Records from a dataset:
______
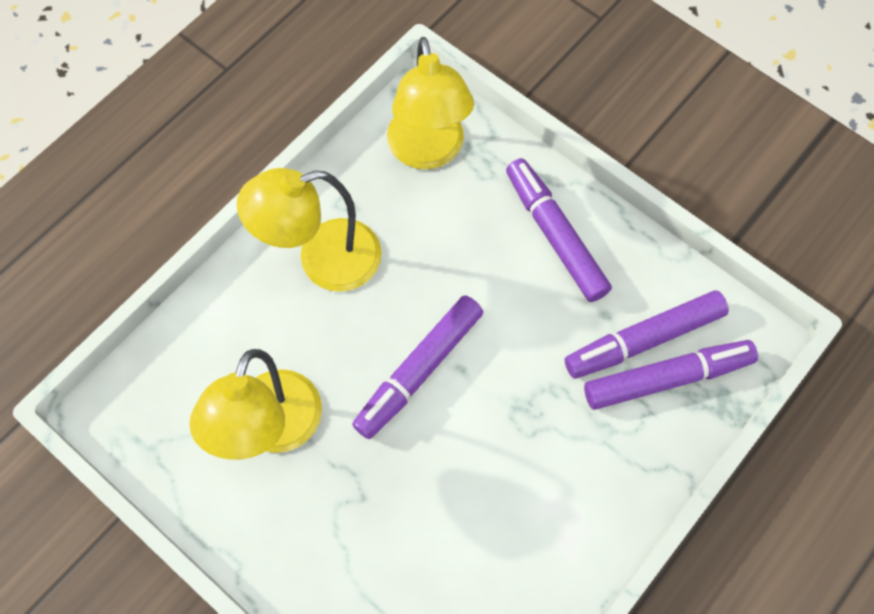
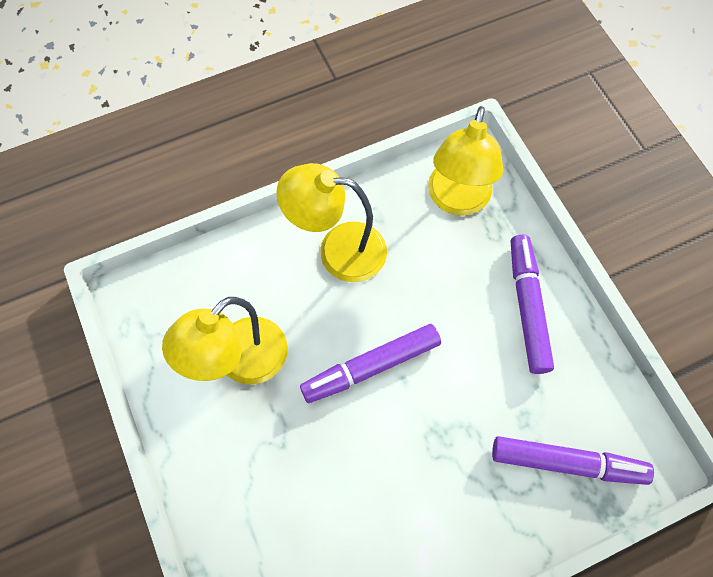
camera: 25 degrees right, 0 degrees up
(644, 339) = (563, 423): purple marker -> none

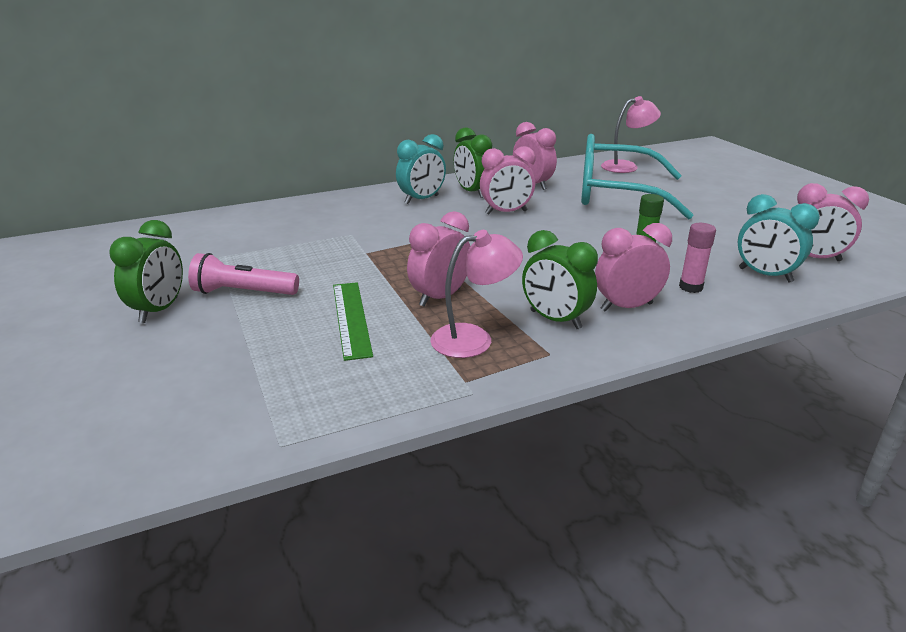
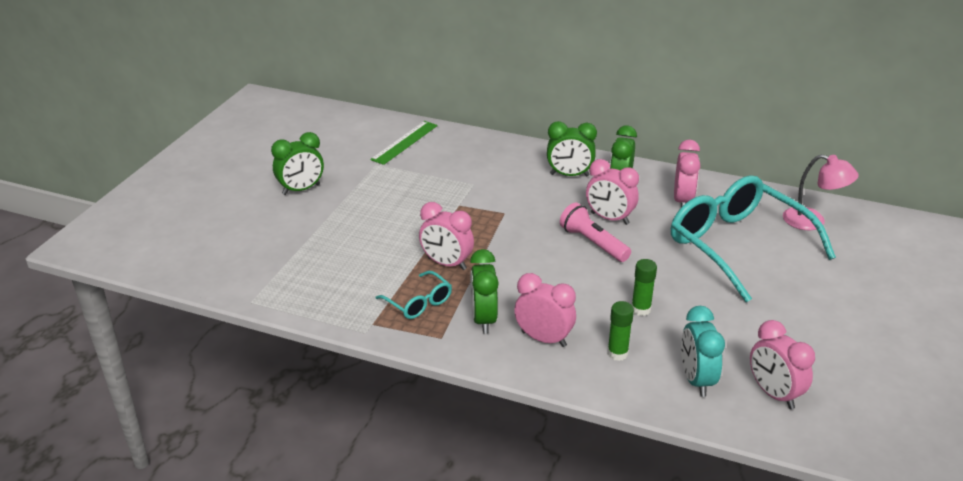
camera: 45 degrees right, 5 degrees up
(243, 292) = (353, 199): pink flashlight -> pink flashlight (593, 243)
(351, 318) = (379, 250): green ruler -> green ruler (405, 142)
(421, 200) = (569, 175): turquoise clock -> green clock
(440, 297) = (446, 264): pink clock -> pink clock turned 150 degrees counterclockwise
(474, 339) = (418, 302): pink lamp -> turquoise glasses
(690, 287) = (617, 353): pink glue stick -> green glue stick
______
(EXERCISE BRIEF)
All lines of the records above with the word "degrees" in them are to be copied.

(RESULT FOR THIS EXERCISE)
camera: 25 degrees right, 0 degrees up
camera: 45 degrees right, 5 degrees up
(440, 297) = (446, 264): pink clock -> pink clock turned 150 degrees counterclockwise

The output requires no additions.